_INPUT RECORDS:_

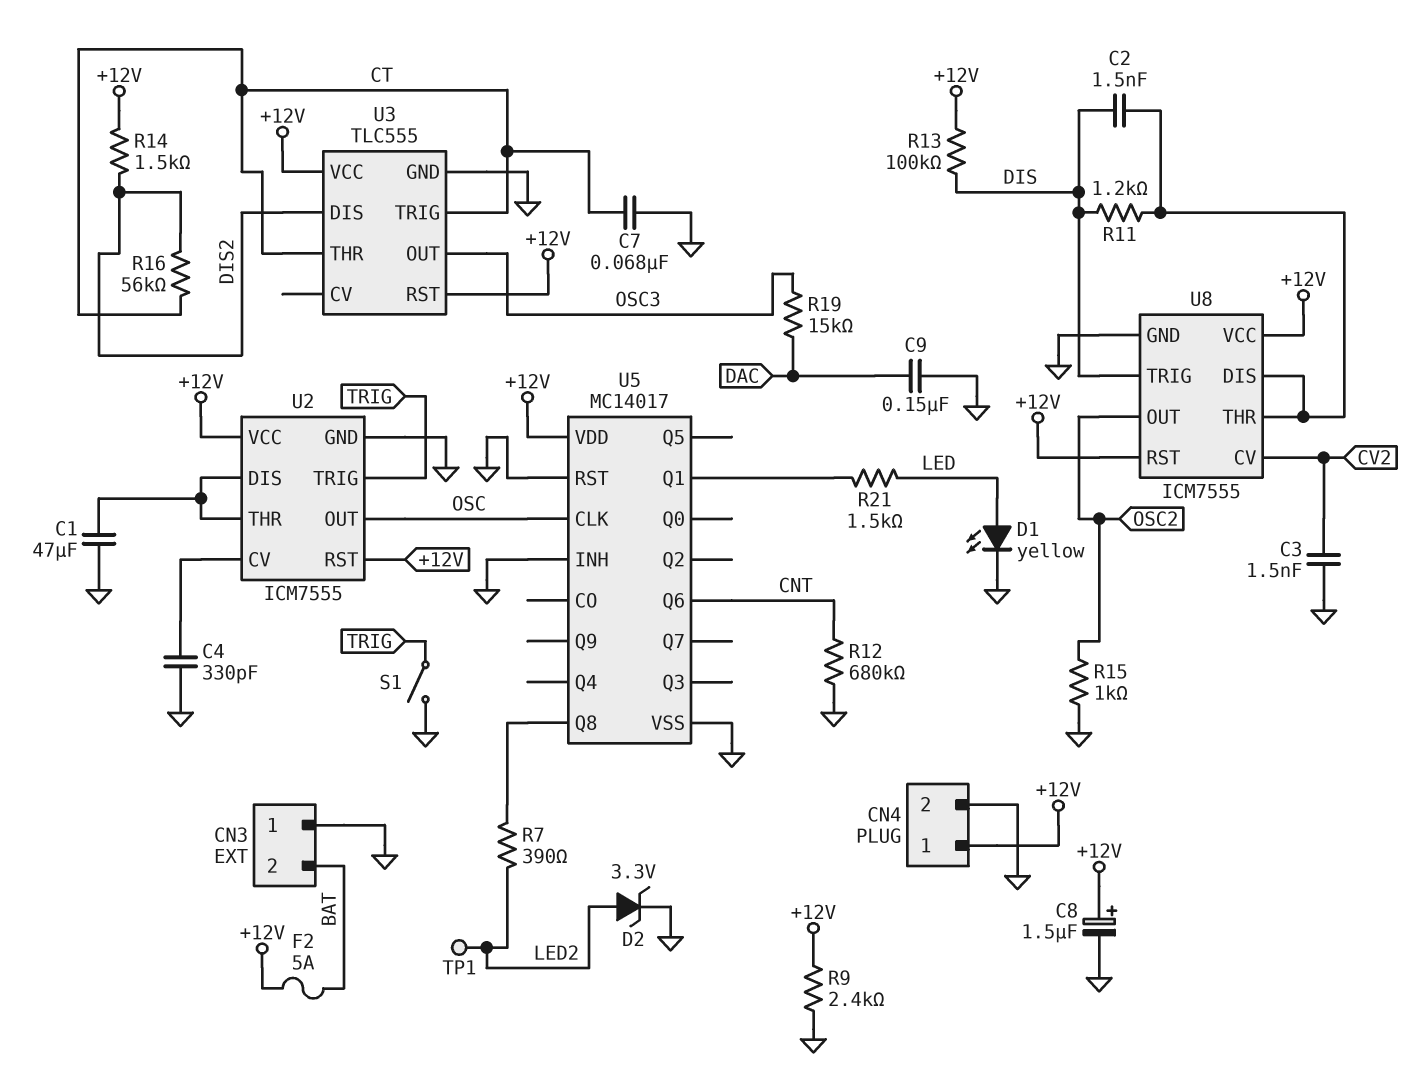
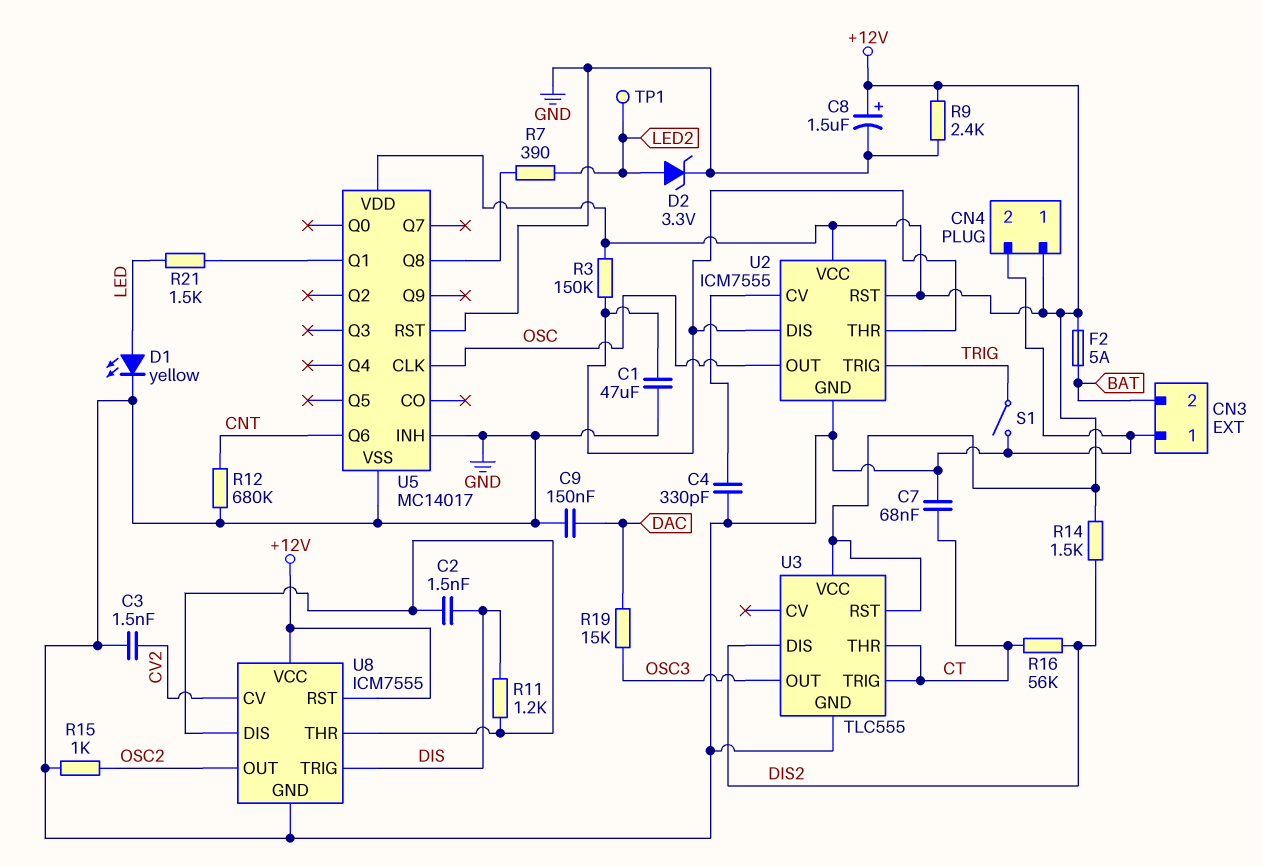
R3: none -> 150k (+12V, U2/DIS)
R13: 100k (+12V, DIS) -> none

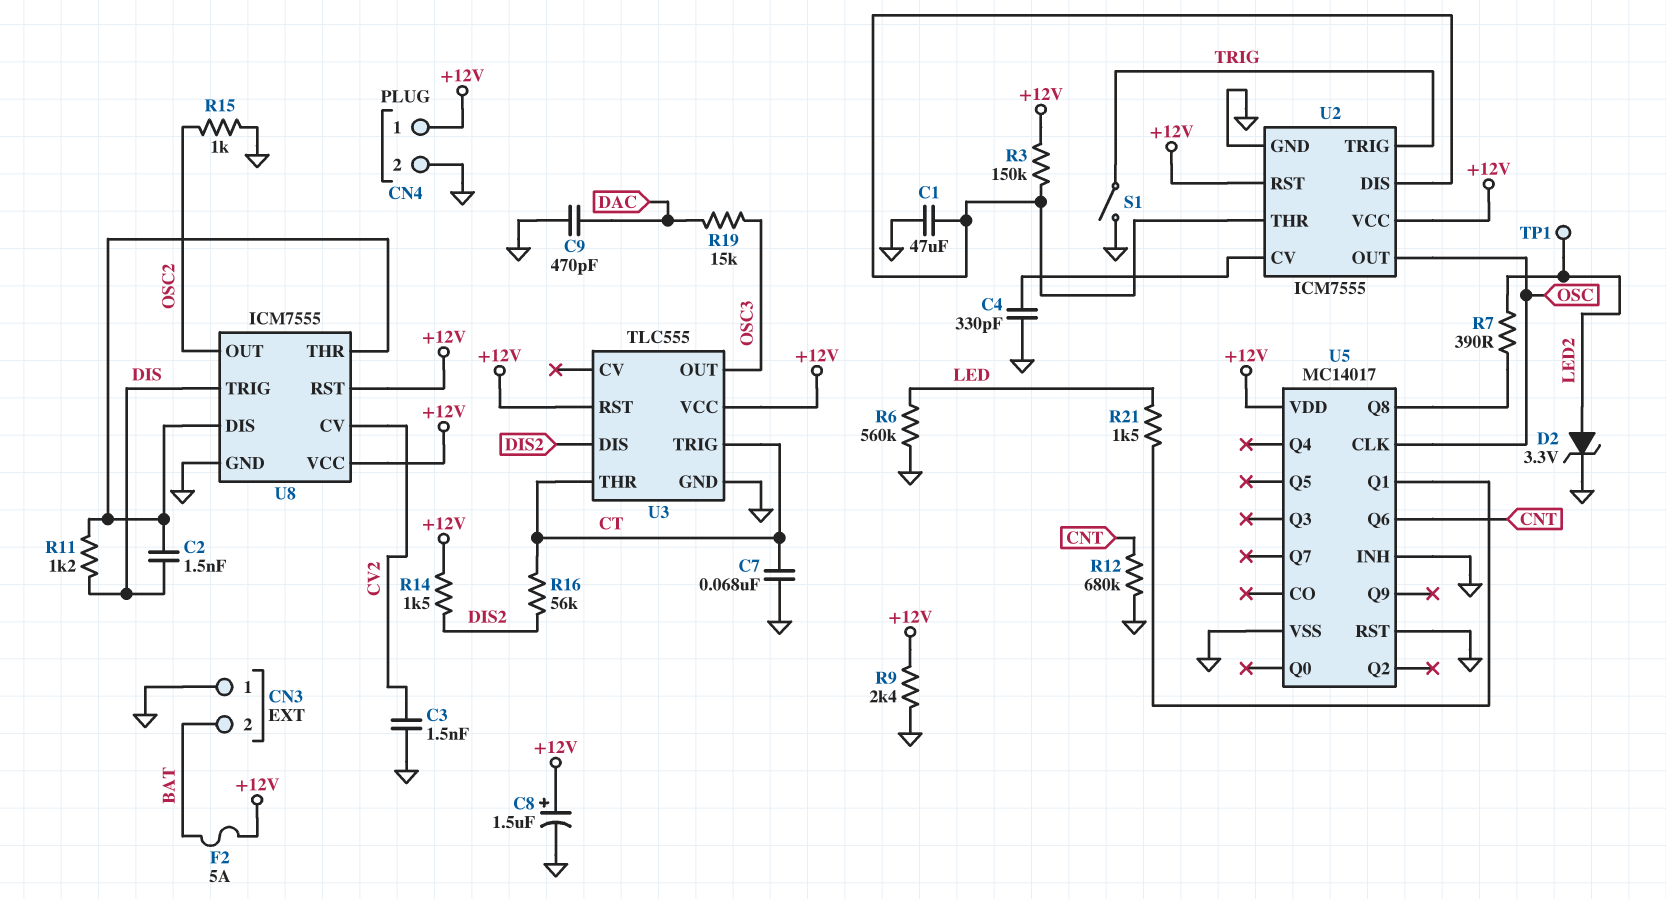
C9: 150nF (DAC, GND) -> 470pF (DAC, GND)
D1: LED yellow (A LED, K GND) -> none
R6: none -> 560k (GND, LED)

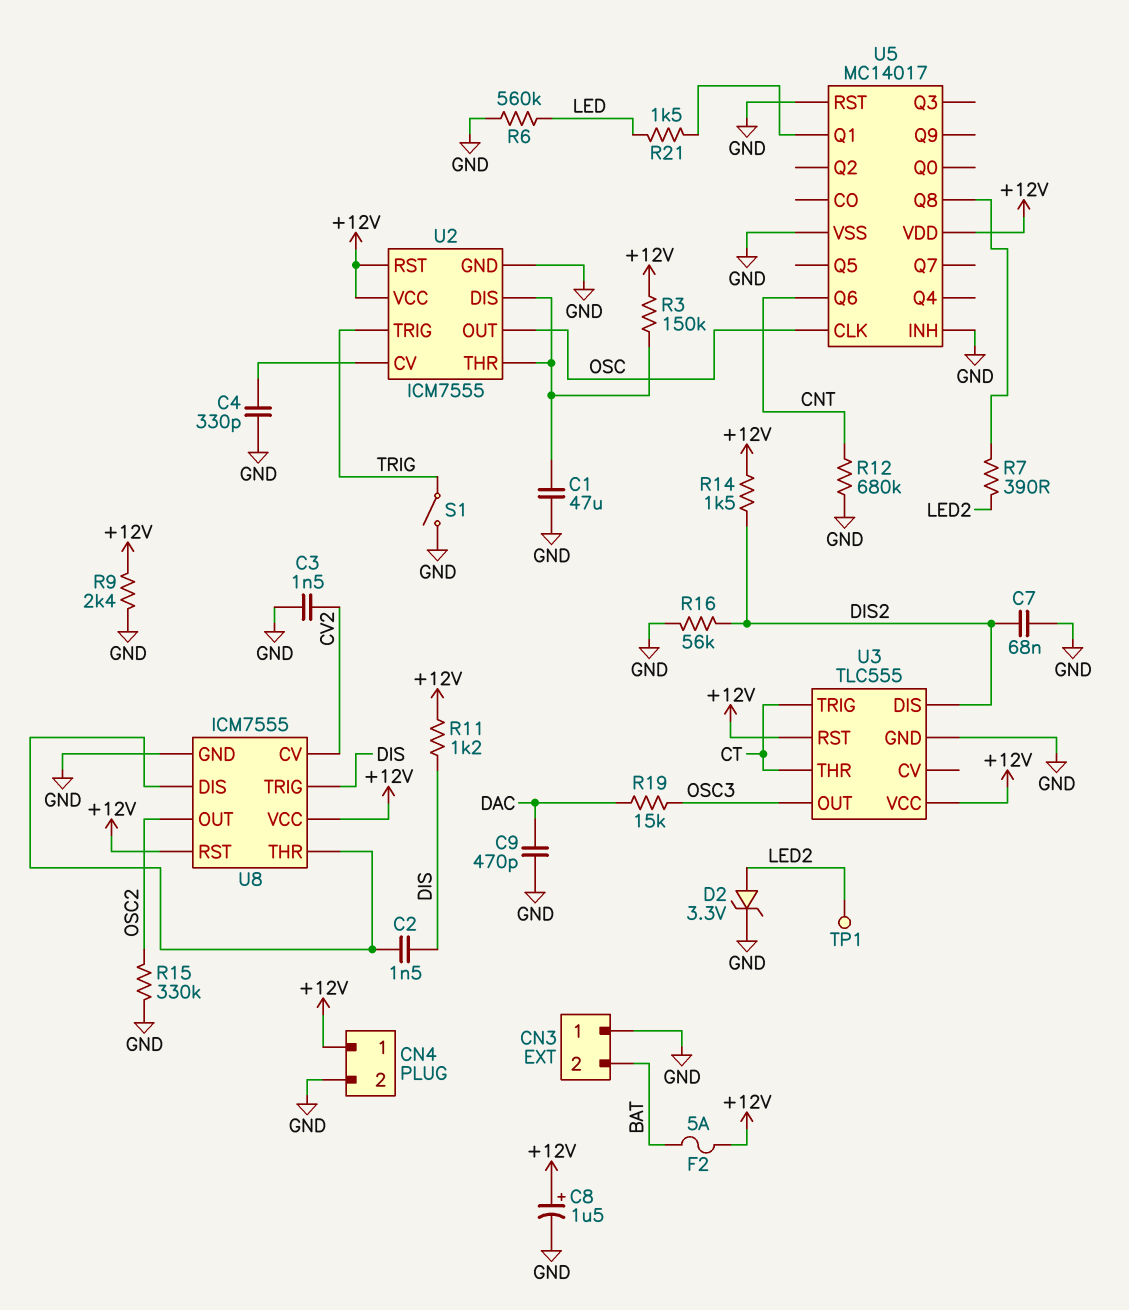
C7: 68nF (CT, GND) -> 68nF (DIS2, GND)
R11: 1.2k (DIS, U8/DIS) -> 1.2k (+12V, DIS)
R15: 1k (GND, OSC2) -> 330k (GND, OSC2)
R16: 56k (CT, DIS2) -> 56k (DIS2, GND)

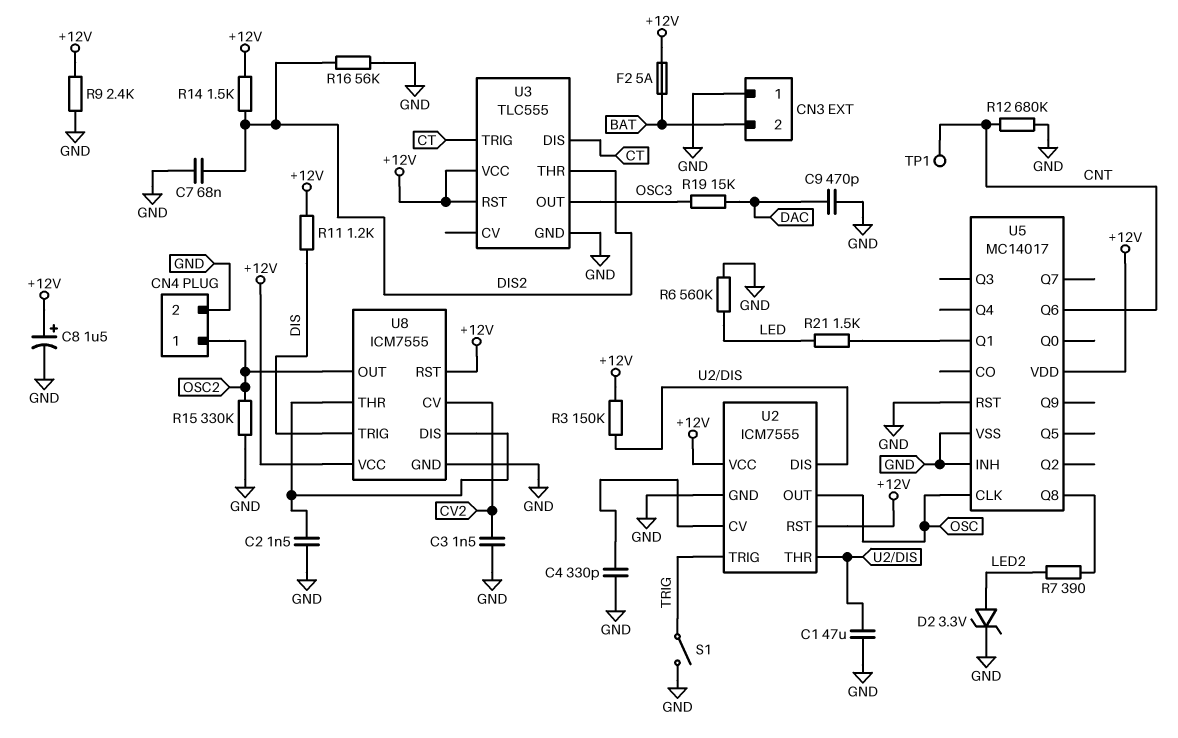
C2: 1.5nF (DIS, U8/DIS) -> 1.5nF (GND, U8/DIS)
CN4 pin 1: +12V -> OSC2
TP1: test point (LED2) -> test point (CNT)
U3 pin DIS: DIS2 -> CT
U3 pin THR: CT -> DIS2

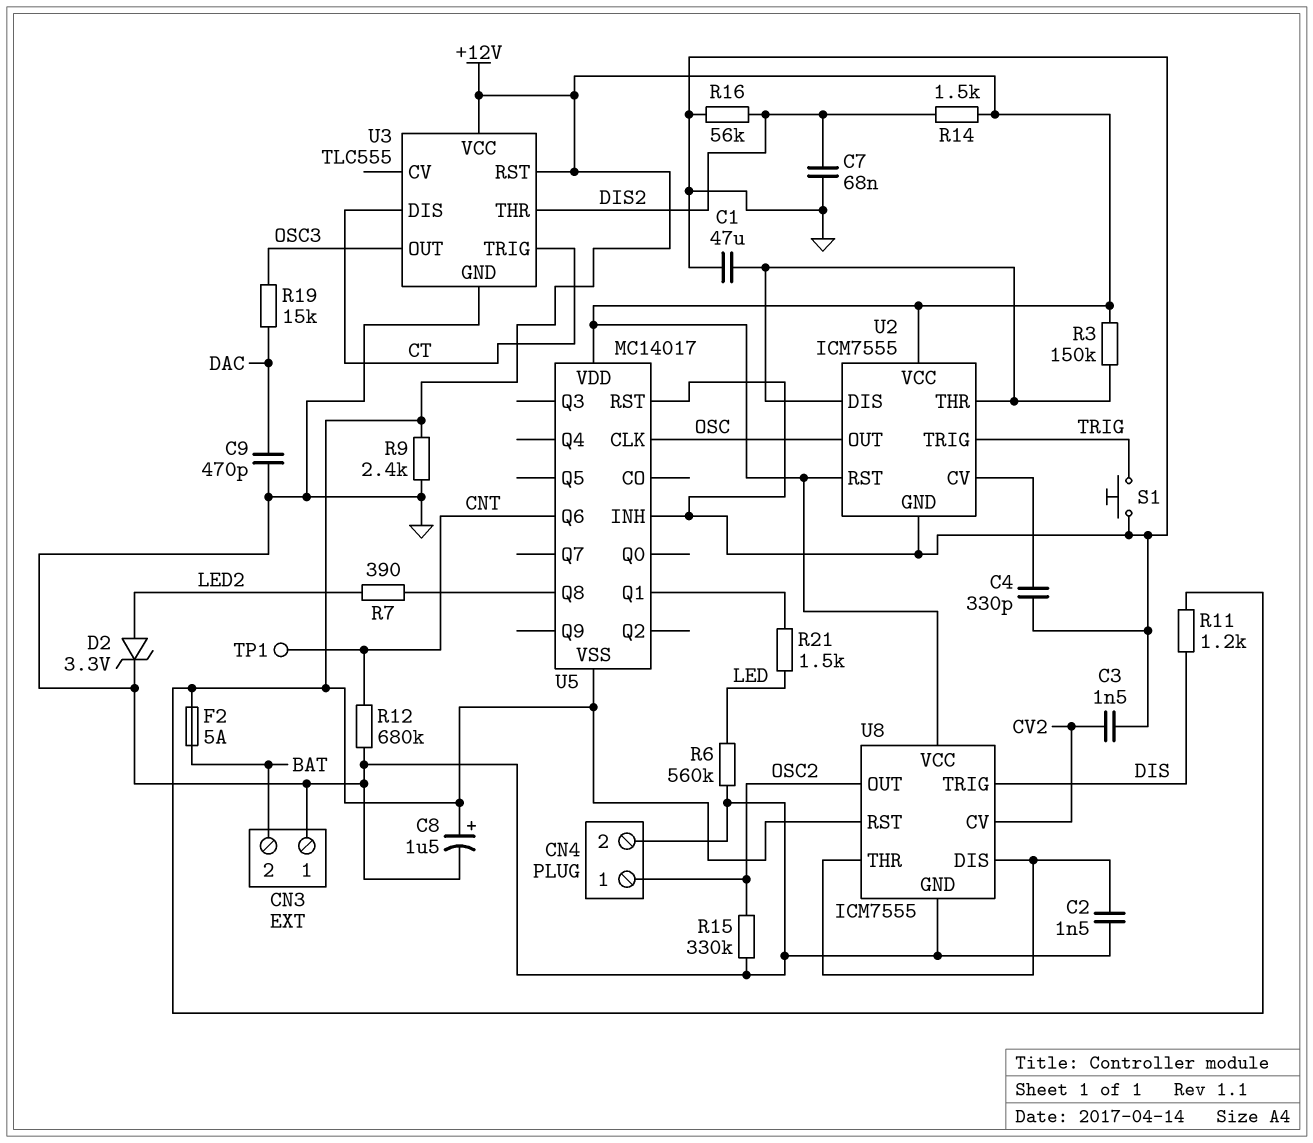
S1: switch (GND, TRIG) -> button (GND, TRIG)
U5 pin VSS: GND -> +12V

_WORK REQUEST:_
Each record must be set down again without alteration, and no picture may be carried over.

_EXERCISE ANSWER:_
R3: none -> 150k (+12V, U2/DIS)
R13: 100k (+12V, DIS) -> none

C9: 150nF (DAC, GND) -> 470pF (DAC, GND)
D1: LED yellow (A LED, K GND) -> none
R6: none -> 560k (GND, LED)

C7: 68nF (CT, GND) -> 68nF (DIS2, GND)
R11: 1.2k (DIS, U8/DIS) -> 1.2k (+12V, DIS)
R15: 1k (GND, OSC2) -> 330k (GND, OSC2)
R16: 56k (CT, DIS2) -> 56k (DIS2, GND)

C2: 1.5nF (DIS, U8/DIS) -> 1.5nF (GND, U8/DIS)
CN4 pin 1: +12V -> OSC2
TP1: test point (LED2) -> test point (CNT)
U3 pin DIS: DIS2 -> CT
U3 pin THR: CT -> DIS2

S1: switch (GND, TRIG) -> button (GND, TRIG)
U5 pin VSS: GND -> +12V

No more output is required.